• [TASK DETAILS]:
Give back every line of the data exactly. Pictures are not part of the copy.

• [RECORDS PROVIDED]:
______________________________

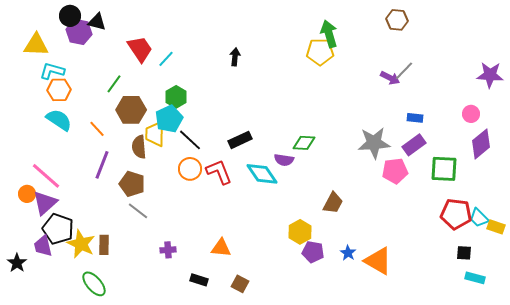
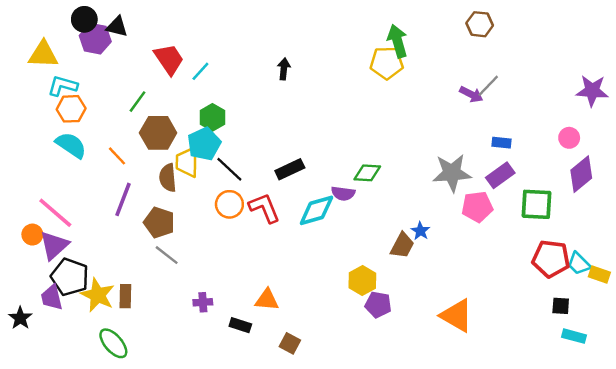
cyan diamond: (262, 174) -> (316, 210), turned -72
blue star: (348, 253) -> (420, 231), moved
black rectangle: (199, 280) -> (240, 325), moved

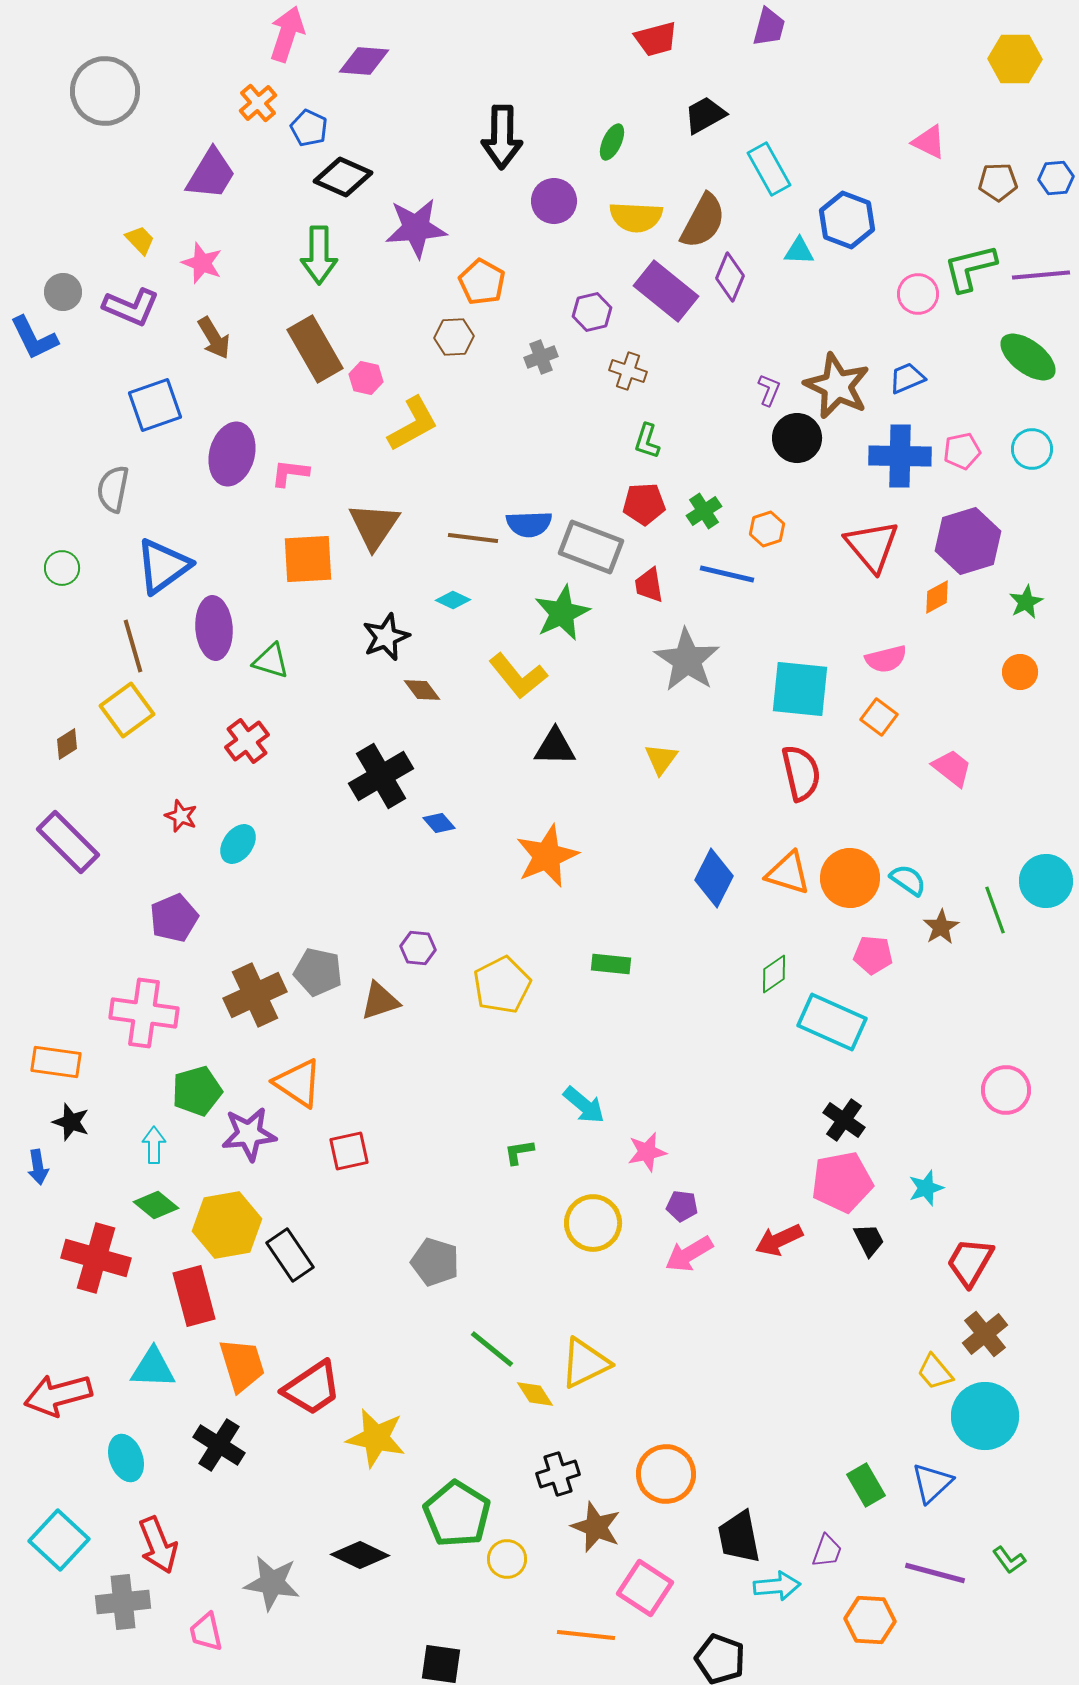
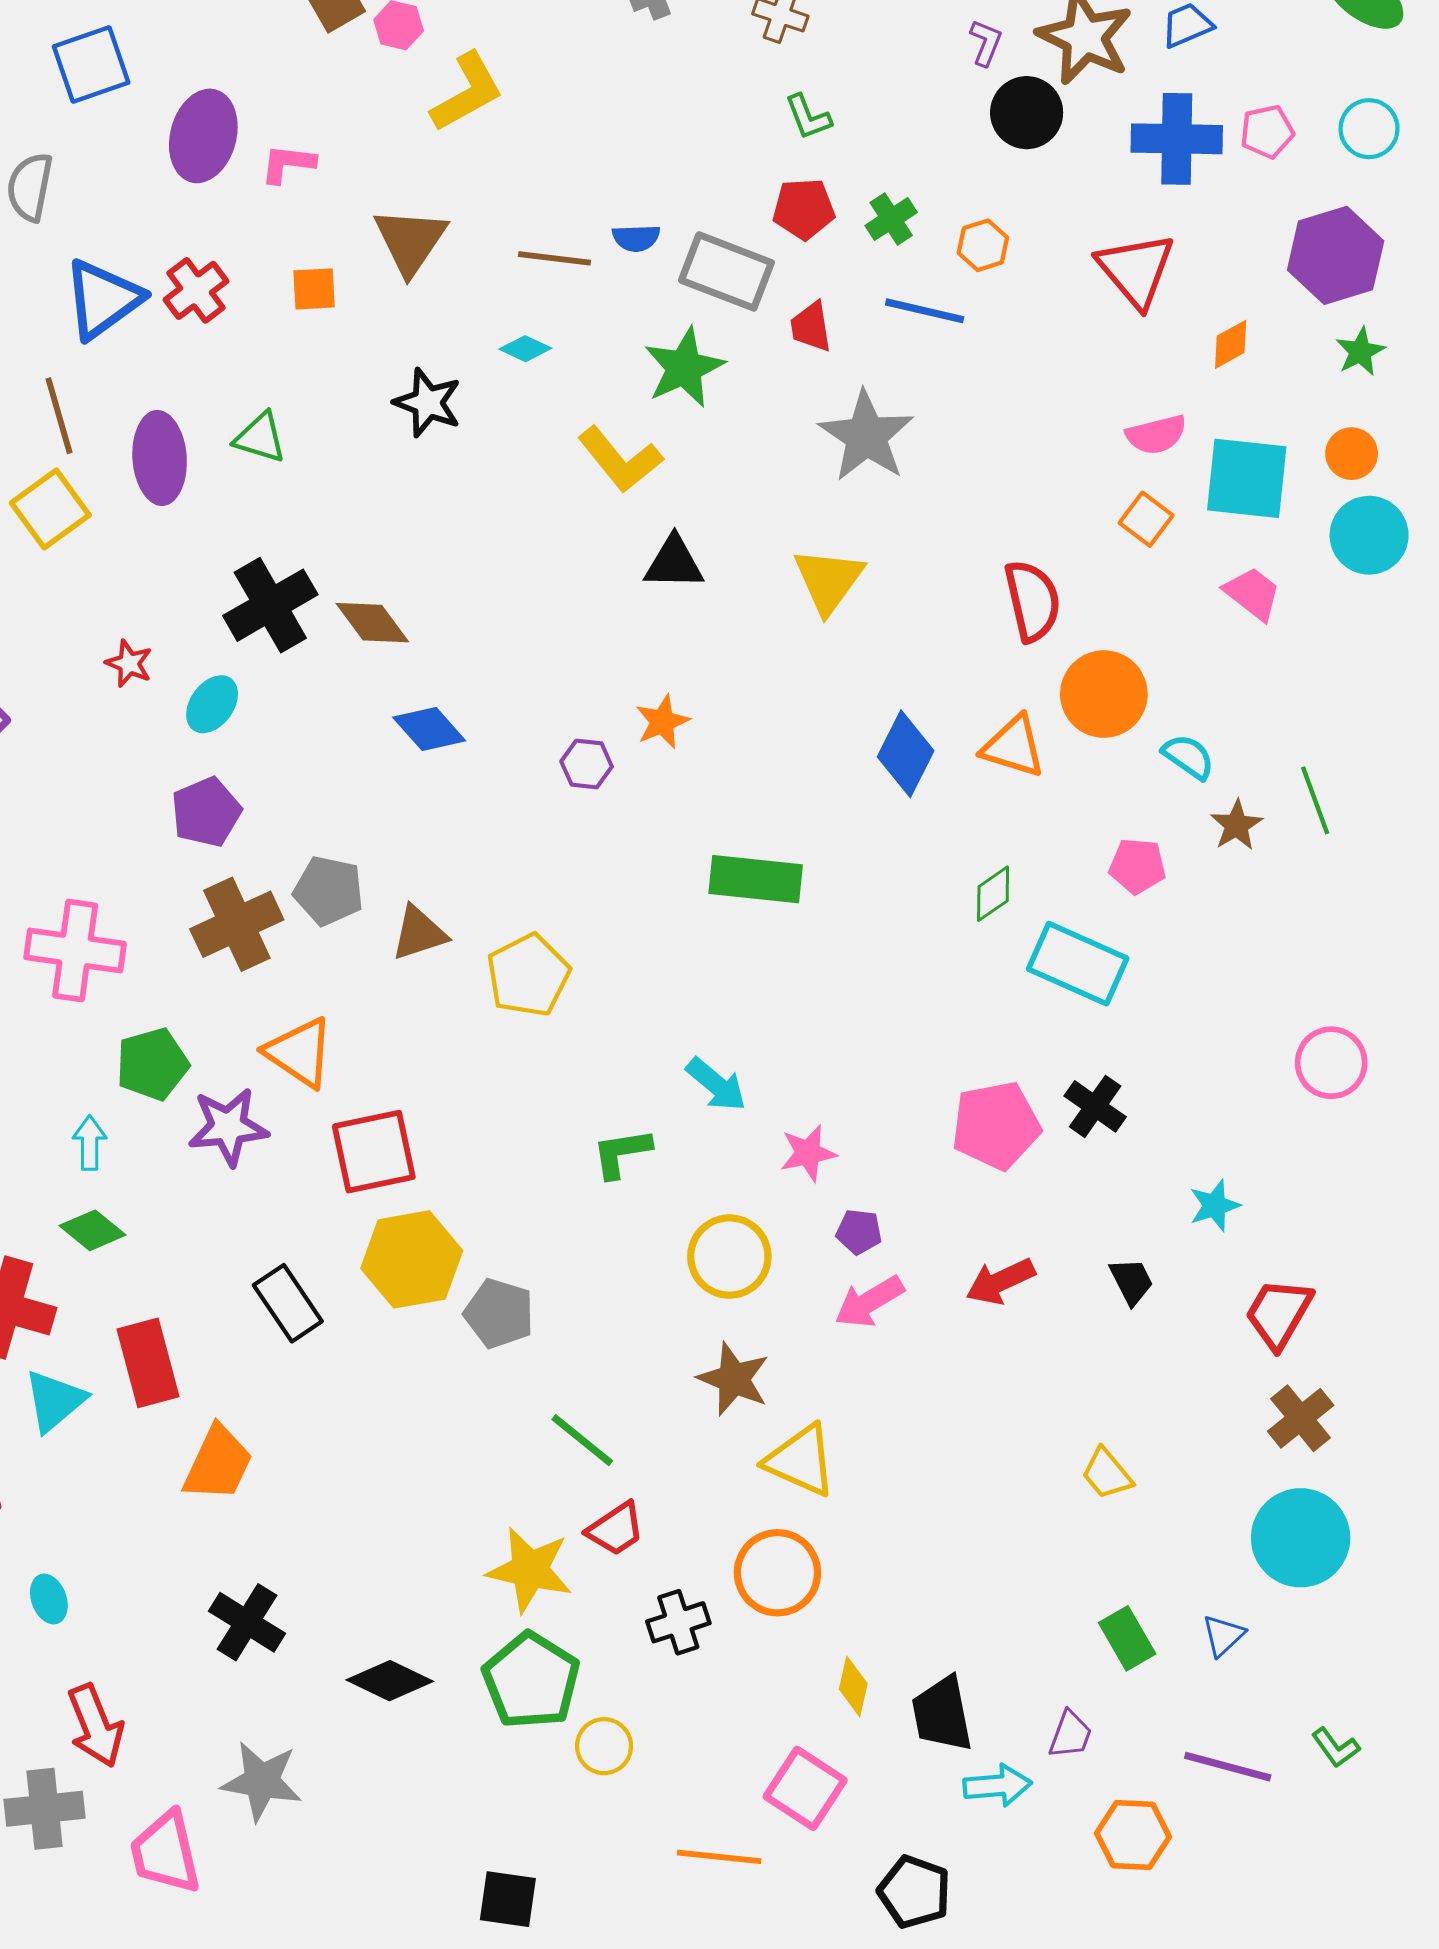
green L-shape: (647, 441) -> (808, 117), turned -39
blue semicircle: (529, 524) -> (636, 238), size x0.7
purple hexagon: (968, 541) -> (1336, 255), moved
orange square: (308, 559) -> (314, 289), size x0.6
purple ellipse: (214, 628) -> (160, 458), moved
black star: (386, 637) -> (428, 403), turned -30
cyan square: (800, 689) -> (1247, 478), moved
brown diamond: (422, 690) -> (372, 623), moved, size x1.4
red cross: (247, 741) -> (196, 290), moved
yellow triangle: (661, 759) -> (828, 580), size x1.5
black cross: (381, 776) -> (270, 605), moved
blue diamond: (439, 823) -> (429, 729), moved, size x1.5
orange star: (547, 856) -> (662, 722), size x0.6
orange circle: (850, 878) -> (1104, 694), moved
cyan circle: (1046, 881) -> (1369, 535), moved
purple pentagon: (174, 918) -> (206, 812), moved
purple hexagon: (418, 948) -> (587, 764), moved
green rectangle: (611, 964) -> (756, 879), size x1.6
yellow pentagon: (502, 985) -> (528, 975), moved
red square: (349, 1151) -> (374, 1152), size x1.5
green L-shape: (519, 1152) -> (622, 1153), size x1.4
pink pentagon: (842, 1182) -> (996, 1125), moved
yellow hexagon: (227, 1225) -> (412, 1259), moved
yellow triangle: (585, 1363) -> (801, 1461), moved, turned 50
orange trapezoid: (242, 1365) -> (218, 1463), turned 42
cyan triangle: (153, 1368) -> (55, 1401), moved, turned -42
yellow trapezoid: (935, 1372) -> (1107, 1474), moved
red trapezoid: (312, 1388) -> (616, 1529), moved, size x0.7
yellow diamond: (535, 1394) -> (853, 1686), moved, turned 45
yellow star: (376, 1438) -> (530, 1570), moved
black cross: (219, 1445) -> (247, 1622), moved
cyan ellipse: (126, 1458) -> (49, 1599), size x0.7
orange circle: (666, 1474) -> (777, 1573), moved
blue triangle: (932, 1483) -> (1223, 1635), size x0.7
brown star: (596, 1527) -> (734, 1379), moved
black diamond: (360, 1555) -> (390, 1681), moved
pink trapezoid: (206, 1632) -> (165, 1853), size x1.5

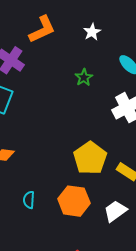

______________________________

• [COMPLETED EXERCISE]:
cyan diamond: (262, 174) -> (316, 210), turned -72
blue star: (348, 253) -> (420, 231), moved
black rectangle: (199, 280) -> (240, 325), moved

green L-shape: (647, 441) -> (808, 117), turned -39
blue semicircle: (529, 524) -> (636, 238), size x0.7
purple hexagon: (968, 541) -> (1336, 255), moved
orange square: (308, 559) -> (314, 289), size x0.6
purple ellipse: (214, 628) -> (160, 458), moved
black star: (386, 637) -> (428, 403), turned -30
cyan square: (800, 689) -> (1247, 478), moved
brown diamond: (422, 690) -> (372, 623), moved, size x1.4
red cross: (247, 741) -> (196, 290), moved
yellow triangle: (661, 759) -> (828, 580), size x1.5
black cross: (381, 776) -> (270, 605), moved
blue diamond: (439, 823) -> (429, 729), moved, size x1.5
orange star: (547, 856) -> (662, 722), size x0.6
orange circle: (850, 878) -> (1104, 694), moved
cyan circle: (1046, 881) -> (1369, 535), moved
purple pentagon: (174, 918) -> (206, 812), moved
purple hexagon: (418, 948) -> (587, 764), moved
green rectangle: (611, 964) -> (756, 879), size x1.6
yellow pentagon: (502, 985) -> (528, 975), moved
red square: (349, 1151) -> (374, 1152), size x1.5
green L-shape: (519, 1152) -> (622, 1153), size x1.4
pink pentagon: (842, 1182) -> (996, 1125), moved
yellow hexagon: (227, 1225) -> (412, 1259), moved
yellow triangle: (585, 1363) -> (801, 1461), moved, turned 50
orange trapezoid: (242, 1365) -> (218, 1463), turned 42
cyan triangle: (153, 1368) -> (55, 1401), moved, turned -42
yellow trapezoid: (935, 1372) -> (1107, 1474), moved
red trapezoid: (312, 1388) -> (616, 1529), moved, size x0.7
yellow diamond: (535, 1394) -> (853, 1686), moved, turned 45
yellow star: (376, 1438) -> (530, 1570), moved
black cross: (219, 1445) -> (247, 1622), moved
cyan ellipse: (126, 1458) -> (49, 1599), size x0.7
orange circle: (666, 1474) -> (777, 1573), moved
blue triangle: (932, 1483) -> (1223, 1635), size x0.7
brown star: (596, 1527) -> (734, 1379), moved
black diamond: (360, 1555) -> (390, 1681), moved
pink trapezoid: (206, 1632) -> (165, 1853), size x1.5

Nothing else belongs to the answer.